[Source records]

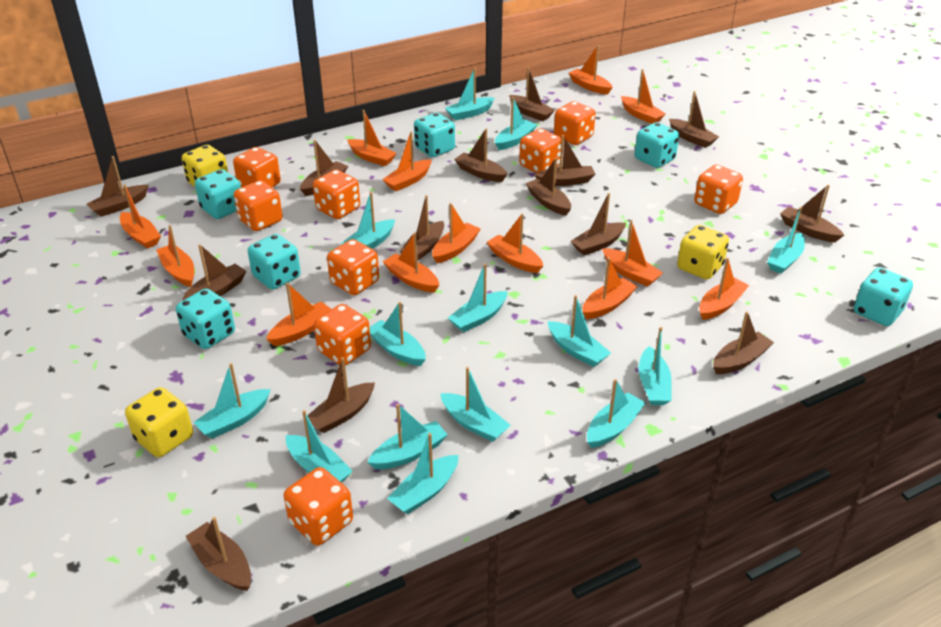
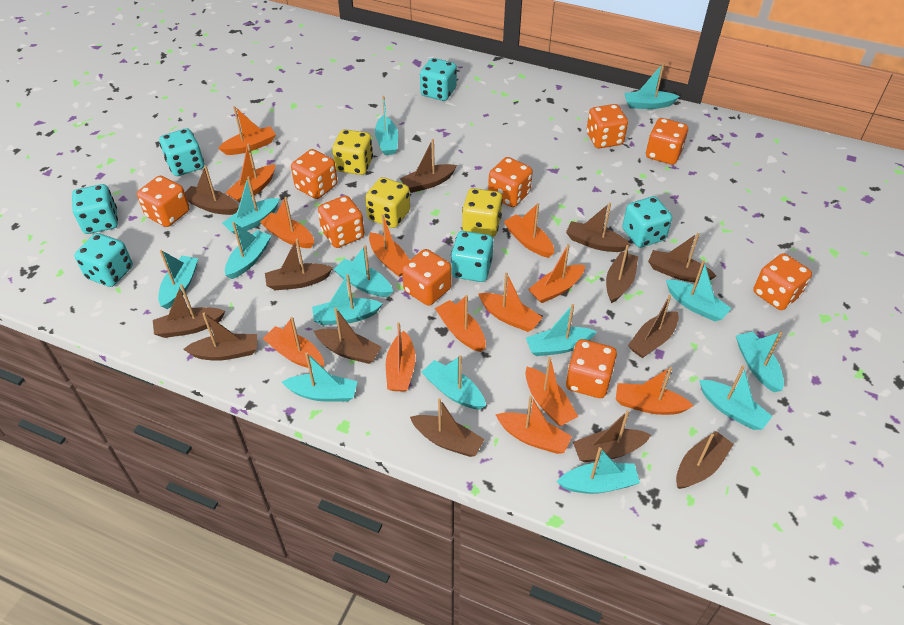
brown boat: 14 -> 13

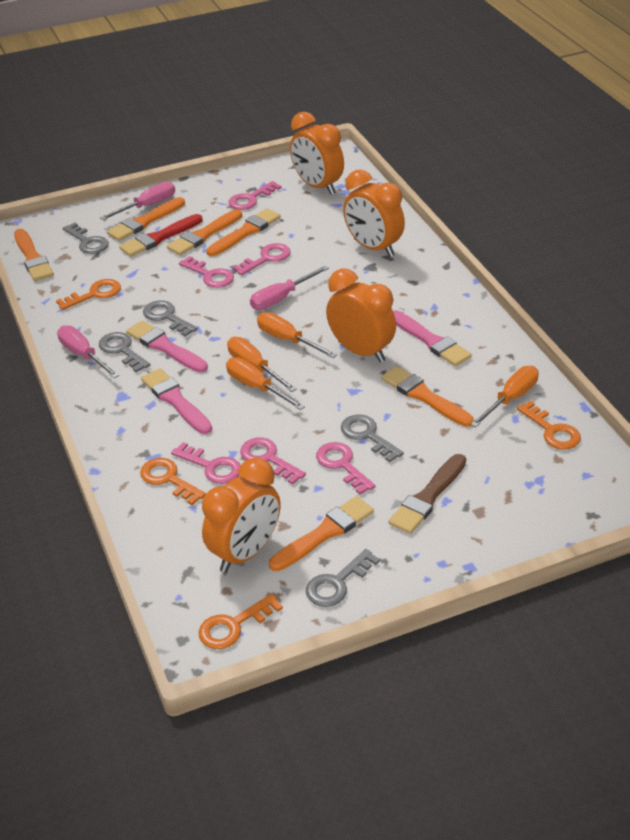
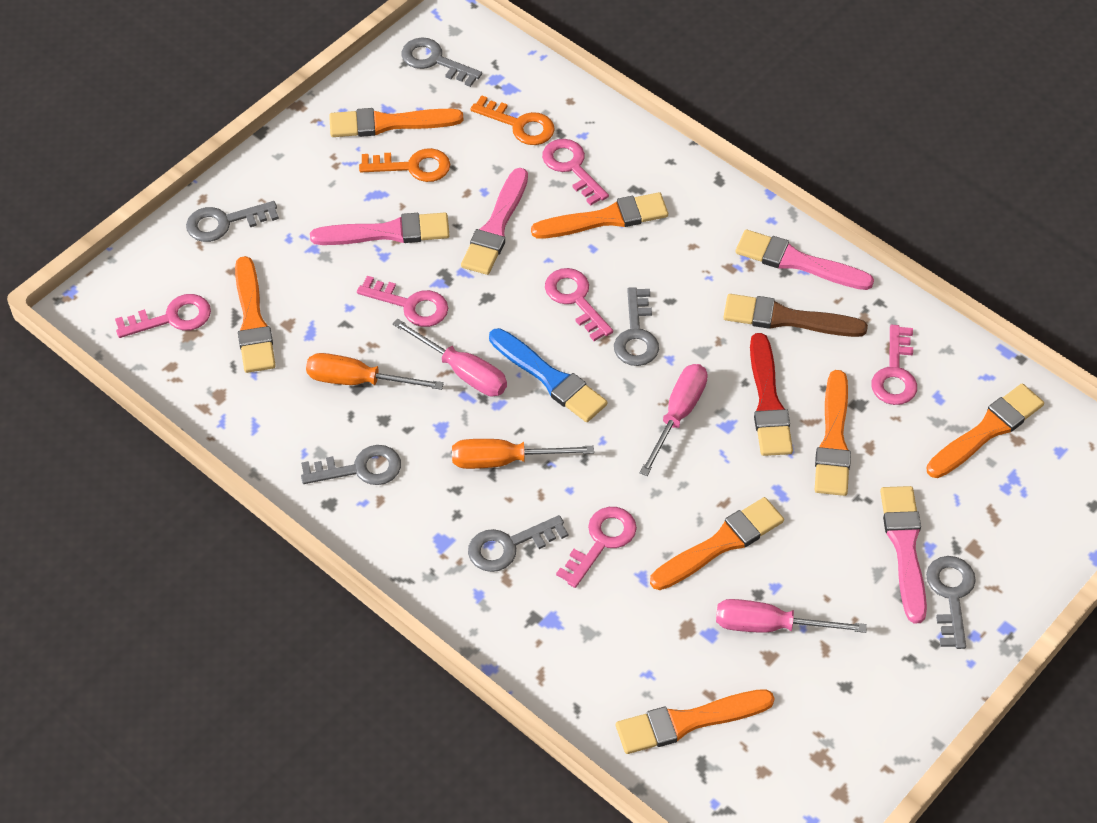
blue brush: 0 -> 1
grey key: 5 -> 6
orange brush: 6 -> 7
orange clock: 4 -> 0
orange key: 4 -> 2
orange screwdriver: 4 -> 2
pink brush: 3 -> 4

» WRITTEN TASK
Search the data above for the word "brush" and report how many lines contain it, with nothing further.

» SOLUTION
3